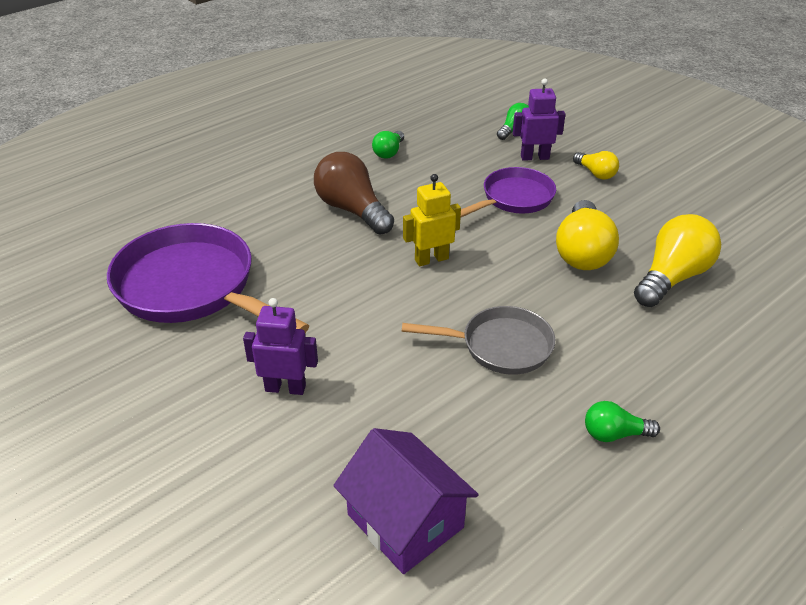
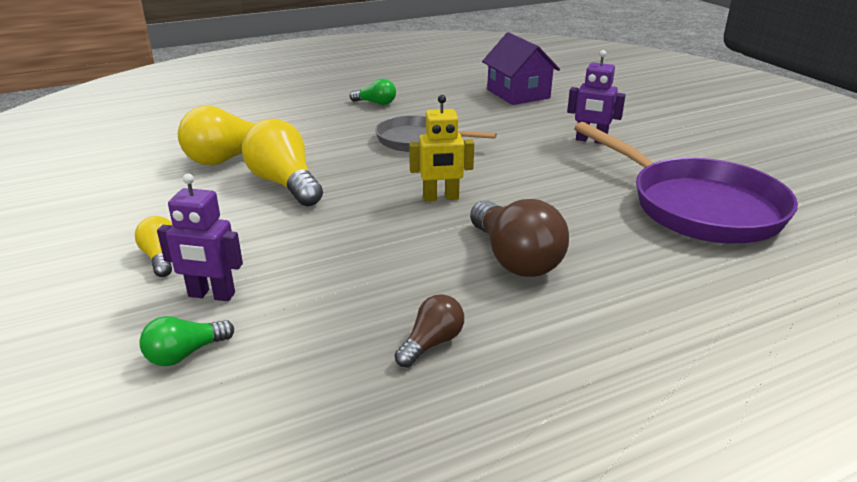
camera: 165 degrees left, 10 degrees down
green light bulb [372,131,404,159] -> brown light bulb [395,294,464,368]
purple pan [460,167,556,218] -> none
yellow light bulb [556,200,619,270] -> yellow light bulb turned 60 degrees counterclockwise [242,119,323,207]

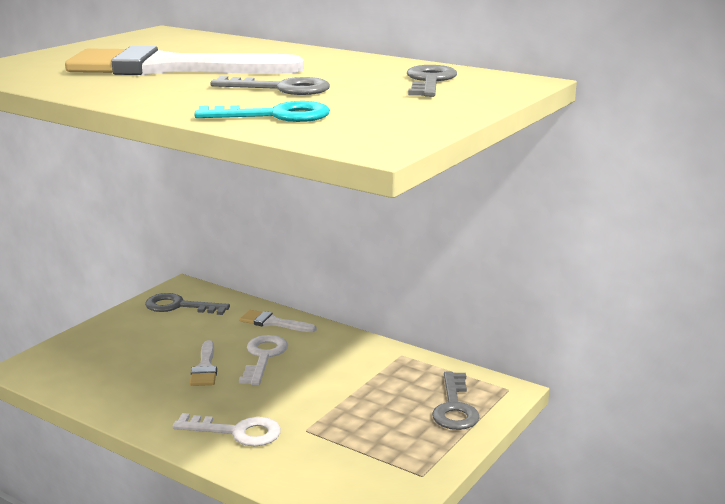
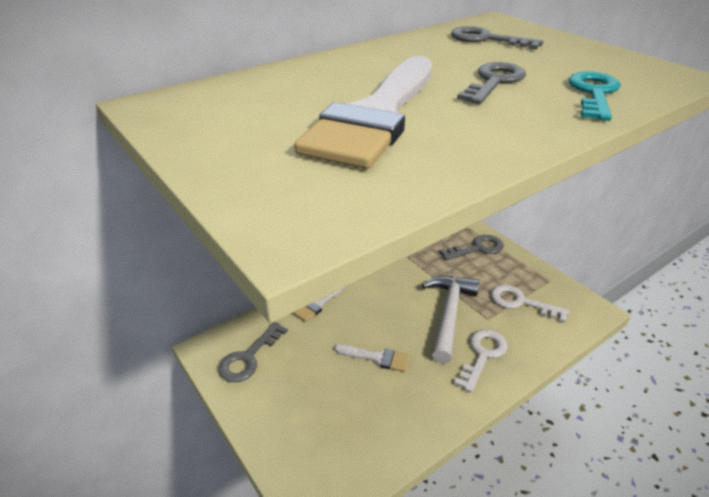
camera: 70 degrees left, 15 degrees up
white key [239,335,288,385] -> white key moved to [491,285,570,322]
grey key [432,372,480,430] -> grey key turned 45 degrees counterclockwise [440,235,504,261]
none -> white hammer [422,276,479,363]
━━━━━━
§ Exercise requirements:
Output the records above unchanged, minus their pictures.

§ Response to this exercise:
camera: 165 degrees left, 10 degrees down
green light bulb [372,131,404,159] -> brown light bulb [395,294,464,368]
purple pan [460,167,556,218] -> none
yellow light bulb [556,200,619,270] -> yellow light bulb turned 60 degrees counterclockwise [242,119,323,207]

camera: 70 degrees left, 15 degrees up
white key [239,335,288,385] -> white key moved to [491,285,570,322]
grey key [432,372,480,430] -> grey key turned 45 degrees counterclockwise [440,235,504,261]
none -> white hammer [422,276,479,363]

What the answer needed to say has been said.